Dataset records »
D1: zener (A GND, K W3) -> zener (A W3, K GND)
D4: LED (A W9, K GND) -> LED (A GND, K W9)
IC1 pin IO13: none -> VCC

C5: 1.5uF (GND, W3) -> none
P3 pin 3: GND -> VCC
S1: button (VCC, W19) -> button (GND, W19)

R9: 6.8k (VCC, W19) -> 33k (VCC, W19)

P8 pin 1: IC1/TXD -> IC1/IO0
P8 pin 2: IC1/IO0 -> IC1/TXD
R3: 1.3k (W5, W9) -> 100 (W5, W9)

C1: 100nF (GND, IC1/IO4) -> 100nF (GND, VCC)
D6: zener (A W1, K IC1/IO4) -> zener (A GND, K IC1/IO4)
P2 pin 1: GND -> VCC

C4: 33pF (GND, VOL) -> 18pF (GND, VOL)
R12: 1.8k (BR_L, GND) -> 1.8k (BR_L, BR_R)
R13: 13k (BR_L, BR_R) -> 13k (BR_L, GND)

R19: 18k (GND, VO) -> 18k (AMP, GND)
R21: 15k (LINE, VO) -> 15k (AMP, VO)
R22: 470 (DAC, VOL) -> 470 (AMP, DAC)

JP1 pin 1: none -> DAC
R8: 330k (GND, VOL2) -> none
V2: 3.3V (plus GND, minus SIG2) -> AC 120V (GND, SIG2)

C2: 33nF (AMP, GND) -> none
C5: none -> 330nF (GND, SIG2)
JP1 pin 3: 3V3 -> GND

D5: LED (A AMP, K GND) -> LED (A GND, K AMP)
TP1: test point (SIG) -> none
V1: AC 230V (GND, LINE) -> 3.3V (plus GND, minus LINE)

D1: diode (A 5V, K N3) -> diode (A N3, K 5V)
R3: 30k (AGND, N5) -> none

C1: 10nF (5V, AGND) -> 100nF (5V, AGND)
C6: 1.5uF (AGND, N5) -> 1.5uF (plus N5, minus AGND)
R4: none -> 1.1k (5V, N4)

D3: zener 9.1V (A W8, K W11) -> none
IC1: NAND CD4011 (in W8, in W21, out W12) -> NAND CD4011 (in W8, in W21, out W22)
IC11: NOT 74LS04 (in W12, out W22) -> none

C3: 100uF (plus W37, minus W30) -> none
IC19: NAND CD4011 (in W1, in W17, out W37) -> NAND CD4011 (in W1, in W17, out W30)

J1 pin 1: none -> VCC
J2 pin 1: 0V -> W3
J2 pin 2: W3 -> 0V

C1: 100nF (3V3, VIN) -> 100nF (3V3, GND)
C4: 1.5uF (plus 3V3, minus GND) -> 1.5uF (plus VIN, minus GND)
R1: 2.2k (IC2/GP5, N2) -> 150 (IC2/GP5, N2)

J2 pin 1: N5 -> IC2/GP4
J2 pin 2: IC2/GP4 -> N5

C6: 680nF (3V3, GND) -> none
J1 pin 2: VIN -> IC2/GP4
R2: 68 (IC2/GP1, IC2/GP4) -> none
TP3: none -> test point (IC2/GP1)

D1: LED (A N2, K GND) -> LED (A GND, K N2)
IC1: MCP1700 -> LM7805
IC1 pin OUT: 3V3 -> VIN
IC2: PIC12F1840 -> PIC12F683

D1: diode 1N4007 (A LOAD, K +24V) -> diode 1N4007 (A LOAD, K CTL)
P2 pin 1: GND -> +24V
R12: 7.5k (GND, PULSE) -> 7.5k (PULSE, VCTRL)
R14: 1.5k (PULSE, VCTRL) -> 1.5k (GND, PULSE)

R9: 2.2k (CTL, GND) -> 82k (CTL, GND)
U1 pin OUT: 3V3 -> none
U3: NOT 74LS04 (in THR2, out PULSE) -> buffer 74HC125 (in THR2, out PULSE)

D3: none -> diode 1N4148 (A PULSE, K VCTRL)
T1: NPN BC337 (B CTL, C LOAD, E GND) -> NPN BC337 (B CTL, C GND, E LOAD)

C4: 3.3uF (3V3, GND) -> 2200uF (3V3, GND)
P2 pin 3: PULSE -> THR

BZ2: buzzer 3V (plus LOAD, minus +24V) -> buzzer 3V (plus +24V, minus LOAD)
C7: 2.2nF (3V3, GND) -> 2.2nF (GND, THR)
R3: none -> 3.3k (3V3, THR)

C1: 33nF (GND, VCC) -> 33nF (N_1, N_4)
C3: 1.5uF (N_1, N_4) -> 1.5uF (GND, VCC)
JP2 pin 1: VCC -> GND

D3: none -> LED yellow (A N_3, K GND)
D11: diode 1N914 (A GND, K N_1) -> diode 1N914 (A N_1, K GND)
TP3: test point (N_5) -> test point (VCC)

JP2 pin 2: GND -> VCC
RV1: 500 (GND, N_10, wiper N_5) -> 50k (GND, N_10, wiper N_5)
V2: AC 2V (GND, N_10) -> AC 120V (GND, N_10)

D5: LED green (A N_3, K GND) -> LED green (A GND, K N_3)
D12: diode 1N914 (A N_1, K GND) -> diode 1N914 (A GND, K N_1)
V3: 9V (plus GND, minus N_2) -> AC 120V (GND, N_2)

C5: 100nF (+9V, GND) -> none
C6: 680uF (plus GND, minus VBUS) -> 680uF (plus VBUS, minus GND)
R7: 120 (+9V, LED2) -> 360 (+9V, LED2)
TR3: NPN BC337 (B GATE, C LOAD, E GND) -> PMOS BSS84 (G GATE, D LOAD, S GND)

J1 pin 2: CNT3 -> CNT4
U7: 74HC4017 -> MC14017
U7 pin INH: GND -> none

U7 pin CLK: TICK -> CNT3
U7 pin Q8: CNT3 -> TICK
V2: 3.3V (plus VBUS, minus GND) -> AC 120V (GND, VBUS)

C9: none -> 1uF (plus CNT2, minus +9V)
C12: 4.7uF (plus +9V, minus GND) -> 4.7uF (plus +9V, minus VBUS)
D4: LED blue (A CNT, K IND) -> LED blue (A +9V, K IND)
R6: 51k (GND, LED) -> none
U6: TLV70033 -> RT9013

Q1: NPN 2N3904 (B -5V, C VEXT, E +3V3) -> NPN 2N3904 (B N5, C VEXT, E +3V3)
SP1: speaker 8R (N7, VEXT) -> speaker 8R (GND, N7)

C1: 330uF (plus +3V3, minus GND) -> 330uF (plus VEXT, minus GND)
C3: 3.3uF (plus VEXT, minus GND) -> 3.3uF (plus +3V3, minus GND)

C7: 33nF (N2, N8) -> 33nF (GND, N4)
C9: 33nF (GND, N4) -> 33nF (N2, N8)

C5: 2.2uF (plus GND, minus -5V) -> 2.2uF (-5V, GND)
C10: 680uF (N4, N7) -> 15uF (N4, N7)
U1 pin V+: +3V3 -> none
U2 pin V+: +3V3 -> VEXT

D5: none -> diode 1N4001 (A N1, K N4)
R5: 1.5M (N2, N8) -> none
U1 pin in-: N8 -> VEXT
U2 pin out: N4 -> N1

Exercise aim »
Set down all of the data above, word for word.

Response box »
D1: zener (A GND, K W3) -> zener (A W3, K GND)
D4: LED (A W9, K GND) -> LED (A GND, K W9)
IC1 pin IO13: none -> VCC

C5: 1.5uF (GND, W3) -> none
P3 pin 3: GND -> VCC
S1: button (VCC, W19) -> button (GND, W19)

R9: 6.8k (VCC, W19) -> 33k (VCC, W19)

P8 pin 1: IC1/TXD -> IC1/IO0
P8 pin 2: IC1/IO0 -> IC1/TXD
R3: 1.3k (W5, W9) -> 100 (W5, W9)

C1: 100nF (GND, IC1/IO4) -> 100nF (GND, VCC)
D6: zener (A W1, K IC1/IO4) -> zener (A GND, K IC1/IO4)
P2 pin 1: GND -> VCC

C4: 33pF (GND, VOL) -> 18pF (GND, VOL)
R12: 1.8k (BR_L, GND) -> 1.8k (BR_L, BR_R)
R13: 13k (BR_L, BR_R) -> 13k (BR_L, GND)

R19: 18k (GND, VO) -> 18k (AMP, GND)
R21: 15k (LINE, VO) -> 15k (AMP, VO)
R22: 470 (DAC, VOL) -> 470 (AMP, DAC)

JP1 pin 1: none -> DAC
R8: 330k (GND, VOL2) -> none
V2: 3.3V (plus GND, minus SIG2) -> AC 120V (GND, SIG2)

C2: 33nF (AMP, GND) -> none
C5: none -> 330nF (GND, SIG2)
JP1 pin 3: 3V3 -> GND

D5: LED (A AMP, K GND) -> LED (A GND, K AMP)
TP1: test point (SIG) -> none
V1: AC 230V (GND, LINE) -> 3.3V (plus GND, minus LINE)

D1: diode (A 5V, K N3) -> diode (A N3, K 5V)
R3: 30k (AGND, N5) -> none

C1: 10nF (5V, AGND) -> 100nF (5V, AGND)
C6: 1.5uF (AGND, N5) -> 1.5uF (plus N5, minus AGND)
R4: none -> 1.1k (5V, N4)

D3: zener 9.1V (A W8, K W11) -> none
IC1: NAND CD4011 (in W8, in W21, out W12) -> NAND CD4011 (in W8, in W21, out W22)
IC11: NOT 74LS04 (in W12, out W22) -> none

C3: 100uF (plus W37, minus W30) -> none
IC19: NAND CD4011 (in W1, in W17, out W37) -> NAND CD4011 (in W1, in W17, out W30)

J1 pin 1: none -> VCC
J2 pin 1: 0V -> W3
J2 pin 2: W3 -> 0V

C1: 100nF (3V3, VIN) -> 100nF (3V3, GND)
C4: 1.5uF (plus 3V3, minus GND) -> 1.5uF (plus VIN, minus GND)
R1: 2.2k (IC2/GP5, N2) -> 150 (IC2/GP5, N2)

J2 pin 1: N5 -> IC2/GP4
J2 pin 2: IC2/GP4 -> N5

C6: 680nF (3V3, GND) -> none
J1 pin 2: VIN -> IC2/GP4
R2: 68 (IC2/GP1, IC2/GP4) -> none
TP3: none -> test point (IC2/GP1)

D1: LED (A N2, K GND) -> LED (A GND, K N2)
IC1: MCP1700 -> LM7805
IC1 pin OUT: 3V3 -> VIN
IC2: PIC12F1840 -> PIC12F683

D1: diode 1N4007 (A LOAD, K +24V) -> diode 1N4007 (A LOAD, K CTL)
P2 pin 1: GND -> +24V
R12: 7.5k (GND, PULSE) -> 7.5k (PULSE, VCTRL)
R14: 1.5k (PULSE, VCTRL) -> 1.5k (GND, PULSE)

R9: 2.2k (CTL, GND) -> 82k (CTL, GND)
U1 pin OUT: 3V3 -> none
U3: NOT 74LS04 (in THR2, out PULSE) -> buffer 74HC125 (in THR2, out PULSE)

D3: none -> diode 1N4148 (A PULSE, K VCTRL)
T1: NPN BC337 (B CTL, C LOAD, E GND) -> NPN BC337 (B CTL, C GND, E LOAD)

C4: 3.3uF (3V3, GND) -> 2200uF (3V3, GND)
P2 pin 3: PULSE -> THR

BZ2: buzzer 3V (plus LOAD, minus +24V) -> buzzer 3V (plus +24V, minus LOAD)
C7: 2.2nF (3V3, GND) -> 2.2nF (GND, THR)
R3: none -> 3.3k (3V3, THR)

C1: 33nF (GND, VCC) -> 33nF (N_1, N_4)
C3: 1.5uF (N_1, N_4) -> 1.5uF (GND, VCC)
JP2 pin 1: VCC -> GND

D3: none -> LED yellow (A N_3, K GND)
D11: diode 1N914 (A GND, K N_1) -> diode 1N914 (A N_1, K GND)
TP3: test point (N_5) -> test point (VCC)

JP2 pin 2: GND -> VCC
RV1: 500 (GND, N_10, wiper N_5) -> 50k (GND, N_10, wiper N_5)
V2: AC 2V (GND, N_10) -> AC 120V (GND, N_10)

D5: LED green (A N_3, K GND) -> LED green (A GND, K N_3)
D12: diode 1N914 (A N_1, K GND) -> diode 1N914 (A GND, K N_1)
V3: 9V (plus GND, minus N_2) -> AC 120V (GND, N_2)

C5: 100nF (+9V, GND) -> none
C6: 680uF (plus GND, minus VBUS) -> 680uF (plus VBUS, minus GND)
R7: 120 (+9V, LED2) -> 360 (+9V, LED2)
TR3: NPN BC337 (B GATE, C LOAD, E GND) -> PMOS BSS84 (G GATE, D LOAD, S GND)

J1 pin 2: CNT3 -> CNT4
U7: 74HC4017 -> MC14017
U7 pin INH: GND -> none

U7 pin CLK: TICK -> CNT3
U7 pin Q8: CNT3 -> TICK
V2: 3.3V (plus VBUS, minus GND) -> AC 120V (GND, VBUS)

C9: none -> 1uF (plus CNT2, minus +9V)
C12: 4.7uF (plus +9V, minus GND) -> 4.7uF (plus +9V, minus VBUS)
D4: LED blue (A CNT, K IND) -> LED blue (A +9V, K IND)
R6: 51k (GND, LED) -> none
U6: TLV70033 -> RT9013

Q1: NPN 2N3904 (B -5V, C VEXT, E +3V3) -> NPN 2N3904 (B N5, C VEXT, E +3V3)
SP1: speaker 8R (N7, VEXT) -> speaker 8R (GND, N7)

C1: 330uF (plus +3V3, minus GND) -> 330uF (plus VEXT, minus GND)
C3: 3.3uF (plus VEXT, minus GND) -> 3.3uF (plus +3V3, minus GND)

C7: 33nF (N2, N8) -> 33nF (GND, N4)
C9: 33nF (GND, N4) -> 33nF (N2, N8)

C5: 2.2uF (plus GND, minus -5V) -> 2.2uF (-5V, GND)
C10: 680uF (N4, N7) -> 15uF (N4, N7)
U1 pin V+: +3V3 -> none
U2 pin V+: +3V3 -> VEXT

D5: none -> diode 1N4001 (A N1, K N4)
R5: 1.5M (N2, N8) -> none
U1 pin in-: N8 -> VEXT
U2 pin out: N4 -> N1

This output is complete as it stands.